What the task asks
Record by record, write out the listing word for word while omitting pictures.

☆ ☆ ☆ ☆ ☆

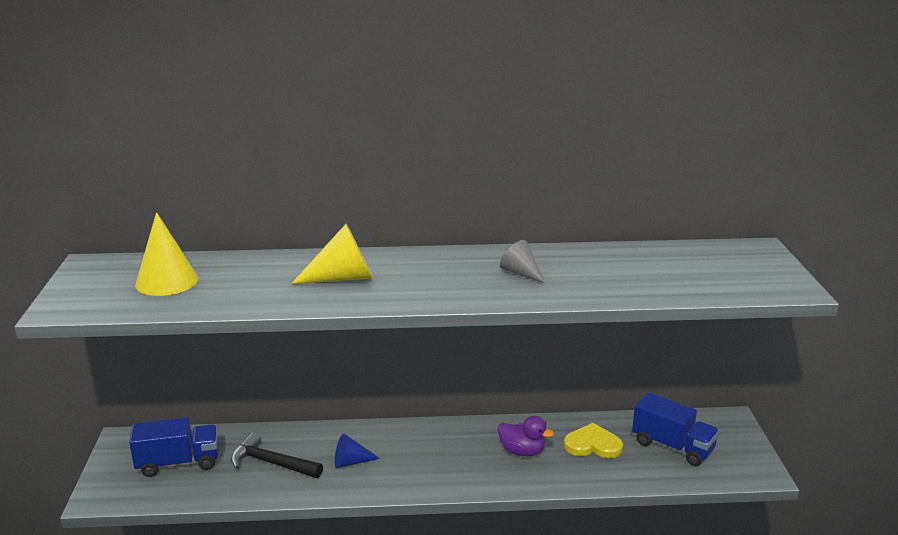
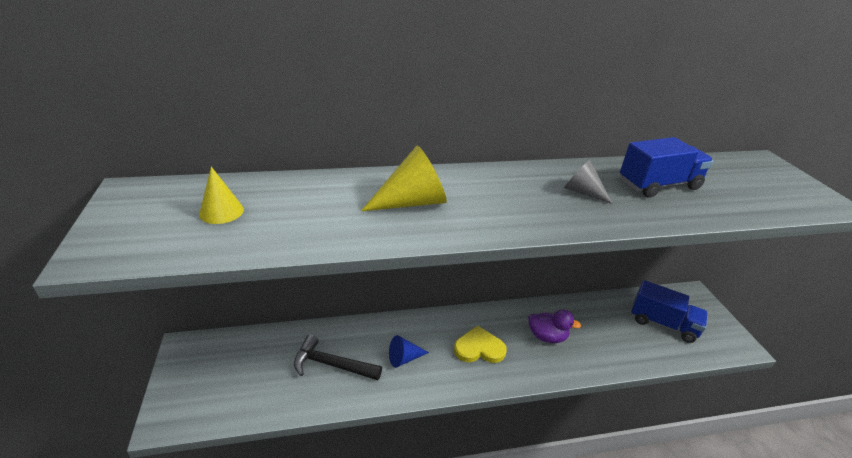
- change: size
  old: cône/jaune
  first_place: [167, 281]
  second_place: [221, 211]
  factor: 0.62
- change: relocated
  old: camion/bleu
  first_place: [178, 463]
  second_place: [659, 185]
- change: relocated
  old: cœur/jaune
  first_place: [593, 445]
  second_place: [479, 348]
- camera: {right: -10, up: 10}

☆ ☆ ☆ ☆ ☆

Result
- change: size
  old: cône/jaune
  first_place: [167, 281]
  second_place: [221, 211]
  factor: 0.62
- change: relocated
  old: camion/bleu
  first_place: [178, 463]
  second_place: [659, 185]
- change: relocated
  old: cœur/jaune
  first_place: [593, 445]
  second_place: [479, 348]
- camera: {right: -10, up: 10}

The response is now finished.